• [MATERIAL SUPPLIED]:
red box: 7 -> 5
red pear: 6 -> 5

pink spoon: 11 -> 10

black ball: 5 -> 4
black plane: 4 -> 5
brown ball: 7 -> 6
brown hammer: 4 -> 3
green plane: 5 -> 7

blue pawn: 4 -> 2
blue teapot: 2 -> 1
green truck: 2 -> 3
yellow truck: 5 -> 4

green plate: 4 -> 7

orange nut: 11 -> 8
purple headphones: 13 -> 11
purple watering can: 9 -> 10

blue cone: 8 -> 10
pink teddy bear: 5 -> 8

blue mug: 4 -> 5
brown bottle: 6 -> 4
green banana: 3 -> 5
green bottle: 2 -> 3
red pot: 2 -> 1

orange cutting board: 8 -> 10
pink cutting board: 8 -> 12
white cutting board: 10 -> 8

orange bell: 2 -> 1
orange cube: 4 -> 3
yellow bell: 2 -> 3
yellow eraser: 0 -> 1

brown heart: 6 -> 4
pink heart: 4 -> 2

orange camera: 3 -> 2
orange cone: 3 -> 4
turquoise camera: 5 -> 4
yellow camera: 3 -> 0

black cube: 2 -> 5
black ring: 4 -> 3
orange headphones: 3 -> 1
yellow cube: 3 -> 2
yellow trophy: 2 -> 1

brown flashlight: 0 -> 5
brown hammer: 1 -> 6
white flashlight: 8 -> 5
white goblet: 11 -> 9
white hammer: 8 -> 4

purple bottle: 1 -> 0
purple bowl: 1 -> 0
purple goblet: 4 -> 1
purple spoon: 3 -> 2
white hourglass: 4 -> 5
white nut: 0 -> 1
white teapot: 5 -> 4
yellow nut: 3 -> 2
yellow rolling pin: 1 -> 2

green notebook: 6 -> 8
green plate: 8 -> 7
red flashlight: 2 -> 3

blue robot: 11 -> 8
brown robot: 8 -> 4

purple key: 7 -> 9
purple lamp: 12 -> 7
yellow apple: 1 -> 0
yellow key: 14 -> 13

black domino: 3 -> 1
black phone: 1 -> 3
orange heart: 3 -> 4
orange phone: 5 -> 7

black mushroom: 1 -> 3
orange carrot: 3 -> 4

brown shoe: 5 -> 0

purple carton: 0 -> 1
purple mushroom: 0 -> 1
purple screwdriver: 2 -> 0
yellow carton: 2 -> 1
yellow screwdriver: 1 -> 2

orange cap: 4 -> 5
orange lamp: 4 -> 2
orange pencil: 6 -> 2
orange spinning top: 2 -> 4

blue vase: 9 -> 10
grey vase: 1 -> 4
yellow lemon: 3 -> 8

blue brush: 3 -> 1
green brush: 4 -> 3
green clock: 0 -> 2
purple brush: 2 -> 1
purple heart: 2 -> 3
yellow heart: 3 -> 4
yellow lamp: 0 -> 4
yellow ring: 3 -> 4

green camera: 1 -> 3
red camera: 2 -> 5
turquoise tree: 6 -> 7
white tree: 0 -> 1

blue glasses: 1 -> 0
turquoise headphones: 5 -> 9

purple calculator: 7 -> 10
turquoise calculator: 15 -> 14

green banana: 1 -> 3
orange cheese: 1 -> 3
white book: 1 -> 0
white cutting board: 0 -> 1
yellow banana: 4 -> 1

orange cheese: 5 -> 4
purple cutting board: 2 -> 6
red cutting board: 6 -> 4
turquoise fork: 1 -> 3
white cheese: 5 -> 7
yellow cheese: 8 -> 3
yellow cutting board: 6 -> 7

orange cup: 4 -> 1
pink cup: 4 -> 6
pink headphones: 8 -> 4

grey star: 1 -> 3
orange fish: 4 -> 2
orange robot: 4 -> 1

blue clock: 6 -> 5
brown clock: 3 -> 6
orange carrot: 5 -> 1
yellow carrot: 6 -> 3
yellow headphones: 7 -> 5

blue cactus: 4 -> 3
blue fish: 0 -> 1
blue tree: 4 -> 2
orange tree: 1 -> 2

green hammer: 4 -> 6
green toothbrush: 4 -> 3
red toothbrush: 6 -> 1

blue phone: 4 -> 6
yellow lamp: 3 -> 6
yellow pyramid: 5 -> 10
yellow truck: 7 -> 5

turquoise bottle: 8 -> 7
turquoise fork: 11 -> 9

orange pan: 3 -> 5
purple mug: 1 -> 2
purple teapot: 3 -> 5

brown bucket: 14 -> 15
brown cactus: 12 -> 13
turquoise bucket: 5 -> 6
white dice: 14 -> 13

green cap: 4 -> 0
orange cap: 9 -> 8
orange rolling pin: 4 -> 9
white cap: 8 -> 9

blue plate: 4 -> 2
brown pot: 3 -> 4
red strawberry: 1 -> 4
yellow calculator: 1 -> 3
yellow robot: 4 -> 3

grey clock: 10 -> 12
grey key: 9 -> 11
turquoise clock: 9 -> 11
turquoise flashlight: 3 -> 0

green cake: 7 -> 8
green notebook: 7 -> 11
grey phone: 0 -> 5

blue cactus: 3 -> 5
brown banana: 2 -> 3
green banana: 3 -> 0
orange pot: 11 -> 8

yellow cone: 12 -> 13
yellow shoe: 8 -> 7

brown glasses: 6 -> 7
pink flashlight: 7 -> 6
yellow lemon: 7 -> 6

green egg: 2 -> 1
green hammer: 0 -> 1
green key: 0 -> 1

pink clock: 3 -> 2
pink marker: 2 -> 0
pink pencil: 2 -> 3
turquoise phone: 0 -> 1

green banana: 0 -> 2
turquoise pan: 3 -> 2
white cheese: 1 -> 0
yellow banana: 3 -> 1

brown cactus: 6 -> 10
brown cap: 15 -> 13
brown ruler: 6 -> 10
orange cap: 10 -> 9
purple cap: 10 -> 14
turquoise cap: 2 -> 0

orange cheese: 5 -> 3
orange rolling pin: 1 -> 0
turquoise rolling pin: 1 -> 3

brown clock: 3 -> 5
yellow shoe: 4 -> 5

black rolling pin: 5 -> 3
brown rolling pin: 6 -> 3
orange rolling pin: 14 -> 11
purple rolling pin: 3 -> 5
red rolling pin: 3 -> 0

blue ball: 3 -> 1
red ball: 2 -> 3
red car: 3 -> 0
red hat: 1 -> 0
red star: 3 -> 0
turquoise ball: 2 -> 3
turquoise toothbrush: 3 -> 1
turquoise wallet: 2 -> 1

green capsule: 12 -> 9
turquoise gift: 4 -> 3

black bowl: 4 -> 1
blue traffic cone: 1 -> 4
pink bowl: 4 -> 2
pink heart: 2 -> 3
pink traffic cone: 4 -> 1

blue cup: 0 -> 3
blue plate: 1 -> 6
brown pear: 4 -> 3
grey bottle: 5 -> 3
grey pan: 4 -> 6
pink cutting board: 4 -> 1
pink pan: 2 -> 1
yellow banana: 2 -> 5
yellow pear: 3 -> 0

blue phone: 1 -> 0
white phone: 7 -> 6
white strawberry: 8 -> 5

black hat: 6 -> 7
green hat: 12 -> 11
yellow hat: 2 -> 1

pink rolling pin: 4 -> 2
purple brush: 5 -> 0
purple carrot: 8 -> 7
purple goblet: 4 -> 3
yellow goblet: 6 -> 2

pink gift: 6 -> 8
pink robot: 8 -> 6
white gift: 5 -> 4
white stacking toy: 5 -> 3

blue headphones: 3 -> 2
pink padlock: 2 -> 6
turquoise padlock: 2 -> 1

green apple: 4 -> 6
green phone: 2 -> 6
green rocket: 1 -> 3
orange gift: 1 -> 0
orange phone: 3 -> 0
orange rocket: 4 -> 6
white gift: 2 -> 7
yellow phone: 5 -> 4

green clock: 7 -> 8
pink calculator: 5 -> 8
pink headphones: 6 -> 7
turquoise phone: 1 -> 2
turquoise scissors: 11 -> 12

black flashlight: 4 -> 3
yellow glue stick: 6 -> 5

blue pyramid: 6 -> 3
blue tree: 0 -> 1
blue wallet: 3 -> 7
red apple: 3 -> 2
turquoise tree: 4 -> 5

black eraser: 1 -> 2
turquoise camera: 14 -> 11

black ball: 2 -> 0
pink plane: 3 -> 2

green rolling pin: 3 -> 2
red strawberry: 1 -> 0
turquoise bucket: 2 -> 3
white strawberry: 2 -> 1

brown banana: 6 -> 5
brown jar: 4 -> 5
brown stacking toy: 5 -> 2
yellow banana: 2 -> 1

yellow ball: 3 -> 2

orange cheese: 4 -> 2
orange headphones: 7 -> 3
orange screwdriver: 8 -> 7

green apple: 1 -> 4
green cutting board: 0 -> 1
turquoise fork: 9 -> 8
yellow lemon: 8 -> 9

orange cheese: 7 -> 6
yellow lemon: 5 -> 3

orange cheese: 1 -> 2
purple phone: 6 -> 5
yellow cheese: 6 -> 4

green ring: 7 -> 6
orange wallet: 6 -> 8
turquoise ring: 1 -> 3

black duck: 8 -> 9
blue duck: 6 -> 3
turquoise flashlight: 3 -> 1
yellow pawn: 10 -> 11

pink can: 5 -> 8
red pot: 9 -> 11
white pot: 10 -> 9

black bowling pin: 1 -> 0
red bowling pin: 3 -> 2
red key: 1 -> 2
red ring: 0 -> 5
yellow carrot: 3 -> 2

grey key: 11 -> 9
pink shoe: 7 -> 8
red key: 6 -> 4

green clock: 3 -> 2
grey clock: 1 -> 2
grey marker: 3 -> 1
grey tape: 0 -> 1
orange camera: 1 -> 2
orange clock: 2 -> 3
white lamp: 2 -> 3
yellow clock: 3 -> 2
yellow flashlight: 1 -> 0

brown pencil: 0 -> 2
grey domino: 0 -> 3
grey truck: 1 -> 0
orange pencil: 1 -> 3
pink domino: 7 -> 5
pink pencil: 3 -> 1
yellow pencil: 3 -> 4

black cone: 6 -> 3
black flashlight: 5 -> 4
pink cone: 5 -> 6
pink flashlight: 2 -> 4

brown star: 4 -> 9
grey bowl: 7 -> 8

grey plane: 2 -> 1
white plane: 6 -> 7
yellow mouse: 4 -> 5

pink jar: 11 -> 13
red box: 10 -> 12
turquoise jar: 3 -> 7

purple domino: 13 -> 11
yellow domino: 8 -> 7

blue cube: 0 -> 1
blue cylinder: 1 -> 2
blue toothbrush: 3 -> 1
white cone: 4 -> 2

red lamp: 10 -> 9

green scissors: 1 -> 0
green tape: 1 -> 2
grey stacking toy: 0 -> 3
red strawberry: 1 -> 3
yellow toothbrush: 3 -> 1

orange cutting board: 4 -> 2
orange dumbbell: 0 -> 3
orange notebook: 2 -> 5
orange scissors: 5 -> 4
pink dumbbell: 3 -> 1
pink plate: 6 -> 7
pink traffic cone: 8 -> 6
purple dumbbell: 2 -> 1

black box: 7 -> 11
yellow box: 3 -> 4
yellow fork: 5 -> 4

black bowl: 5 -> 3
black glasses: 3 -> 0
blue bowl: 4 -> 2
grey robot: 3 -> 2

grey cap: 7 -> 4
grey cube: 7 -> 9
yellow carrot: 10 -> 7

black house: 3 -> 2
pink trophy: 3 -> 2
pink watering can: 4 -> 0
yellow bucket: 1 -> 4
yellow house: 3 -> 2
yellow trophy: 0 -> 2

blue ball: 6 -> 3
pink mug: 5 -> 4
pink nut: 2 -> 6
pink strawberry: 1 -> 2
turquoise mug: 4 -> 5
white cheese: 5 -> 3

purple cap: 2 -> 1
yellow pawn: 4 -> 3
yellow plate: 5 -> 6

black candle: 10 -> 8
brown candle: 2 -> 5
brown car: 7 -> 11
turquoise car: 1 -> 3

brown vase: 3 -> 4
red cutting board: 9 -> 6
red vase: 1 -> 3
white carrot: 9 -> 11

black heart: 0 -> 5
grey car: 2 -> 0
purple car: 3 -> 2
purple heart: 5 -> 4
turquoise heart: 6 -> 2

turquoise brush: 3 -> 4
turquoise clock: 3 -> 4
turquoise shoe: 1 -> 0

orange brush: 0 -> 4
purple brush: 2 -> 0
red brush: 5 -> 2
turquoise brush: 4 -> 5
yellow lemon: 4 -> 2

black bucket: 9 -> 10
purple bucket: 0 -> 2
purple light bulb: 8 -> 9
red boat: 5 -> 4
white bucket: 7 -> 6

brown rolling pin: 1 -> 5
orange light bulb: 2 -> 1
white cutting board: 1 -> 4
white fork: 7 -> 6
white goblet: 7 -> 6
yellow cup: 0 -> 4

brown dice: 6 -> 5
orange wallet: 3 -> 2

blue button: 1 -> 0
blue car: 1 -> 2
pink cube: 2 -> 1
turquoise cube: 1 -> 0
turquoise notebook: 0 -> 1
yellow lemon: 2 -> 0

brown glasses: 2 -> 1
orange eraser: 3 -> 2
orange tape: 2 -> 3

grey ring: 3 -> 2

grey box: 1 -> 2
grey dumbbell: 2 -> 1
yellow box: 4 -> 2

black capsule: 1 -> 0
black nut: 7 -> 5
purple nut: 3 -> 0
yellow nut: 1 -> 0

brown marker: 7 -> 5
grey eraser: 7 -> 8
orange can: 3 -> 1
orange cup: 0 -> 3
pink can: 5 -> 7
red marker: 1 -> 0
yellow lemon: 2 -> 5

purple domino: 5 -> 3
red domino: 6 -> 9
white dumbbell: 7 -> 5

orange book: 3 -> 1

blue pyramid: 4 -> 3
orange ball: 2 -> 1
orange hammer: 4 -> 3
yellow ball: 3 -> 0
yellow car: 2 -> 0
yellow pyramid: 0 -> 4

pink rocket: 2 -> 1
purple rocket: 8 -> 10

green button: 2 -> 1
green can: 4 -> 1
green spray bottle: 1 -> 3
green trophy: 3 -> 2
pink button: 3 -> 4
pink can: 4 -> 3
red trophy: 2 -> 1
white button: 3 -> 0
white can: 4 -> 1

• [EXERCISE DESCRIPTION]:
For each line of the listing that holds the word "eraser", show that line.

• [ANSWER FOR THIS EXERCISE]:
yellow eraser: 0 -> 1
black eraser: 1 -> 2
orange eraser: 3 -> 2
grey eraser: 7 -> 8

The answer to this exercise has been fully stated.